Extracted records
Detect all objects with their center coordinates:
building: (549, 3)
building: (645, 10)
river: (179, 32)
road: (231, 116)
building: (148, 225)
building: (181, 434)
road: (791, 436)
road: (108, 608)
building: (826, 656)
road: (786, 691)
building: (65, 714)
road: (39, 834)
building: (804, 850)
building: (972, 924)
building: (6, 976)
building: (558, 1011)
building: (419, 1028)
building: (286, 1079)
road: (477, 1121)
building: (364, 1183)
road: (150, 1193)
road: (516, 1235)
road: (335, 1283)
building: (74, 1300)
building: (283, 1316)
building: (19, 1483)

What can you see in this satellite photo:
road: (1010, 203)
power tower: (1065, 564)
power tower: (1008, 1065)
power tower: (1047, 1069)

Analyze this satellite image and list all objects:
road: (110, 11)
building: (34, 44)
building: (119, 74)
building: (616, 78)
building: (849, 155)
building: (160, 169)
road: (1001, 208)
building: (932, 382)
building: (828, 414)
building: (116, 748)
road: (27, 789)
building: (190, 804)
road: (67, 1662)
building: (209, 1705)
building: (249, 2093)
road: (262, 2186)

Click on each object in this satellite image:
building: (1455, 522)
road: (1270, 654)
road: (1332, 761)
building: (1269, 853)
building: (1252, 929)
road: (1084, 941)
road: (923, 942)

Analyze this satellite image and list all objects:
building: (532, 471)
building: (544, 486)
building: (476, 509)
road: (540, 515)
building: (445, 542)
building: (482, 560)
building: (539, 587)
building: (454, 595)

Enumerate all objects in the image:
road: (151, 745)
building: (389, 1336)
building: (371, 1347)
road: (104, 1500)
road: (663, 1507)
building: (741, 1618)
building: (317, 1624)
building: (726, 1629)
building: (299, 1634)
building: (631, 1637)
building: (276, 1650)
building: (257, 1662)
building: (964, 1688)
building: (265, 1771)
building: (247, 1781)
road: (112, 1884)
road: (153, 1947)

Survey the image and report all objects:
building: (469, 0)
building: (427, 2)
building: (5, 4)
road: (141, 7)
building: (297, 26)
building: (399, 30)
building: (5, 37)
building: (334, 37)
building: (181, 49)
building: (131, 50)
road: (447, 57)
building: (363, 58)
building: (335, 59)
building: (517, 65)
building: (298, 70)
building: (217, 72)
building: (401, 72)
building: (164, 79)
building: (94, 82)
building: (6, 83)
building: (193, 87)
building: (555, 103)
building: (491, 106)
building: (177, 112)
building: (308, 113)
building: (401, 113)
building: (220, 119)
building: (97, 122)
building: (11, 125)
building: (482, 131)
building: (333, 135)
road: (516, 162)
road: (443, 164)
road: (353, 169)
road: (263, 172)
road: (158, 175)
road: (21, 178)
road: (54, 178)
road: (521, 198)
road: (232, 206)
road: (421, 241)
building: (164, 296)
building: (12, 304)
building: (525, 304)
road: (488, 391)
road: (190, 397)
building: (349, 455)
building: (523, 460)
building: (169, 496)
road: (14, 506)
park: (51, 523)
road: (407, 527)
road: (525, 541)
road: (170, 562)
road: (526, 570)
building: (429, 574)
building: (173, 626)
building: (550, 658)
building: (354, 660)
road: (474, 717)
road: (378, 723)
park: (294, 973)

INSTRUCTIONS FOR THE TASK: If the word "image" is on a line above, return that line.

WRITTEN REPLY:
Analyze this satellite image and list all objects:
Click on each object in this satellite image:
Analyze this satellite image and list all objects:
Enumerate all objects in the image:
Survey the image and report all objects:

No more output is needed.